(INSTRUCTIONS TO FOLLOW) Give the number of lines below that hold "type", and only that.

(Spatial reasoning data)

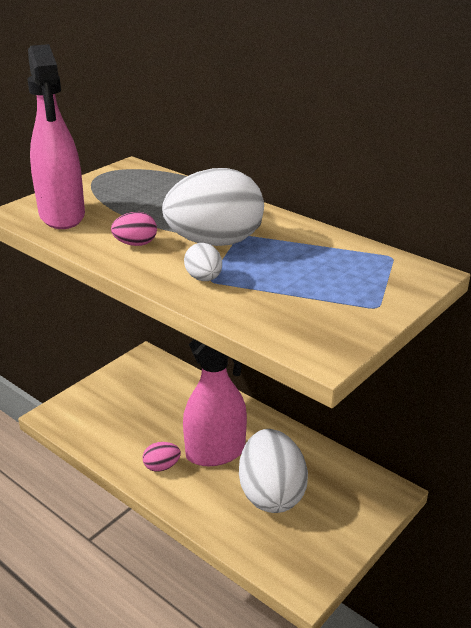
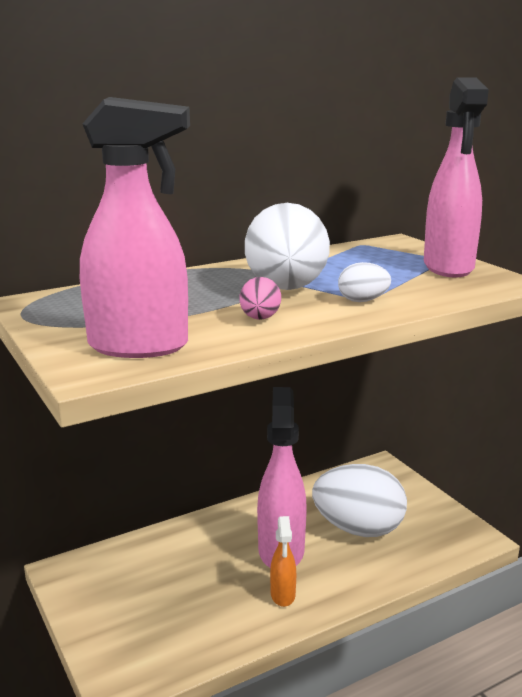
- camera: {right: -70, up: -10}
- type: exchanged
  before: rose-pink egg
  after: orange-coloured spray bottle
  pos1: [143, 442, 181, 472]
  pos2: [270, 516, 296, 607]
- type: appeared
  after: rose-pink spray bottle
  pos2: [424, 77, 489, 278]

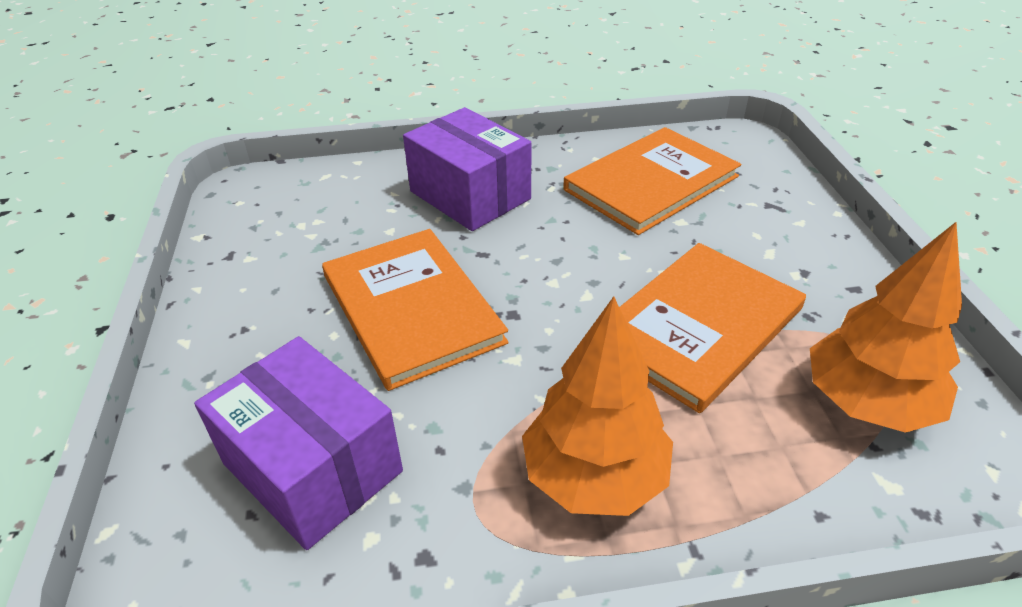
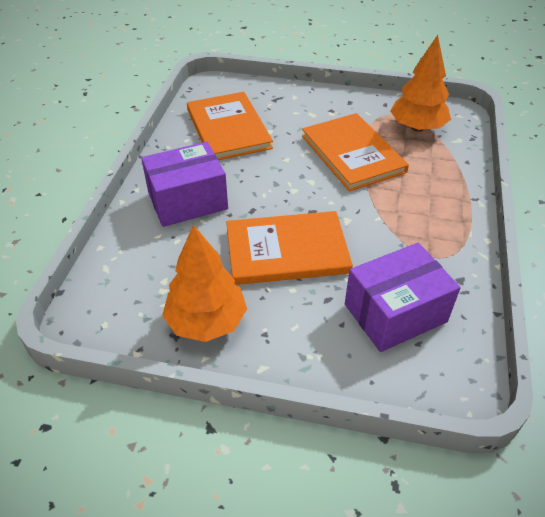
- camera: {right: -70, up: 5}
- type: relocated
  before: orange-coloured tree
  pos1: [522, 296, 673, 516]
  pos2: [162, 225, 247, 342]

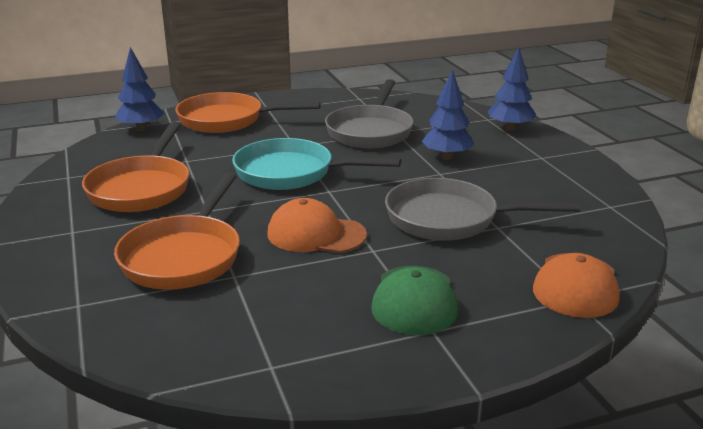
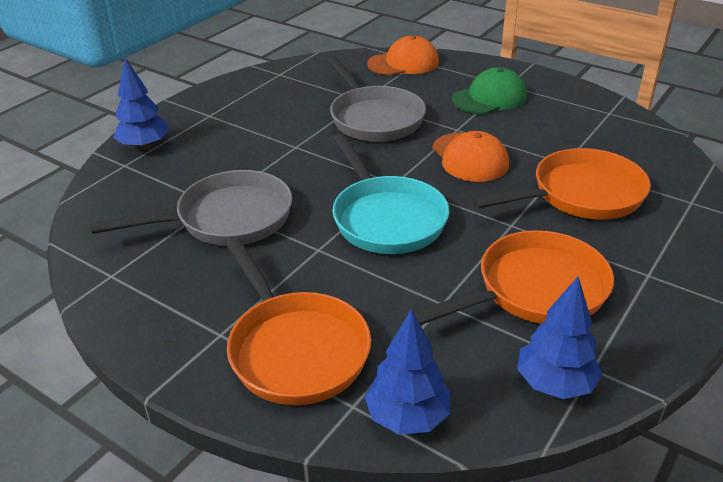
- camera: {right: -125, up: 10}
- type: relocated
  before: cobalt tree
  pos1: [421, 69, 474, 160]
  pos2: [517, 277, 603, 399]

(FINISHED TASK) 4